* _TASK BRIEF_
Repeat the records below exactly. Omit the pictures.

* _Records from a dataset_
*****

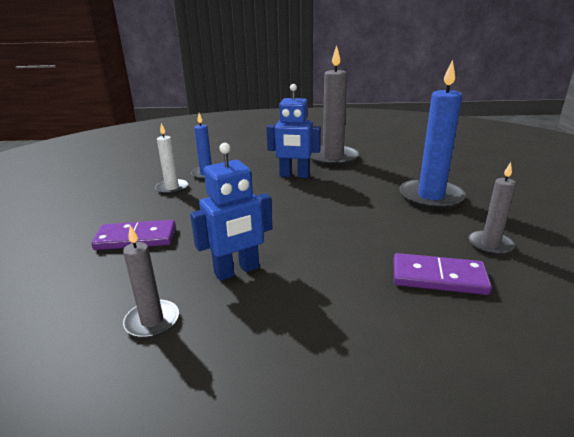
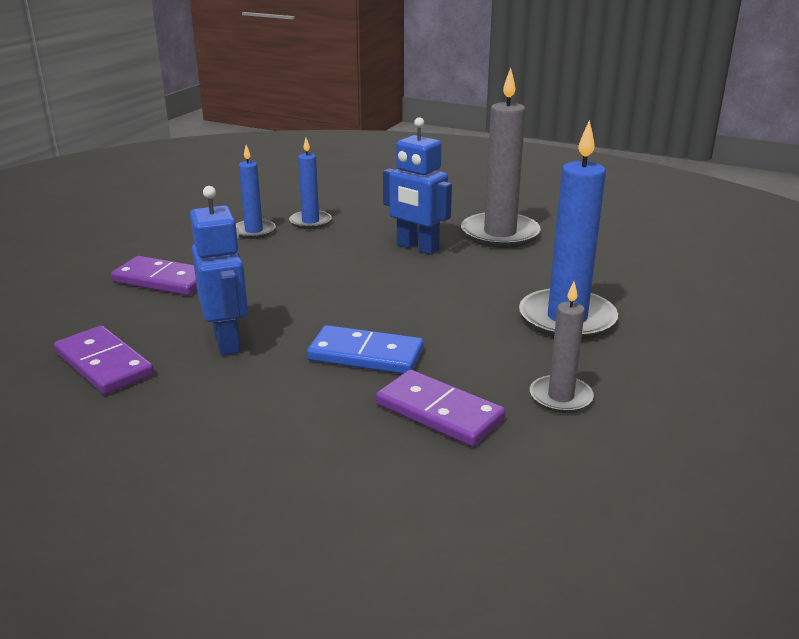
camera: 25 degrees right, 0 degrees up
(152, 321) = (104, 364): grey candle -> purple domino
(172, 188) = (254, 231): white candle -> blue candle
(237, 271) = (227, 341): blue robot -> blue robot turned 105 degrees counterclockwise
(345, 252) = (365, 355): none -> blue domino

*****

* _THE ANSWER_
camera: 25 degrees right, 0 degrees up
(152, 321) = (104, 364): grey candle -> purple domino
(172, 188) = (254, 231): white candle -> blue candle
(237, 271) = (227, 341): blue robot -> blue robot turned 105 degrees counterclockwise
(345, 252) = (365, 355): none -> blue domino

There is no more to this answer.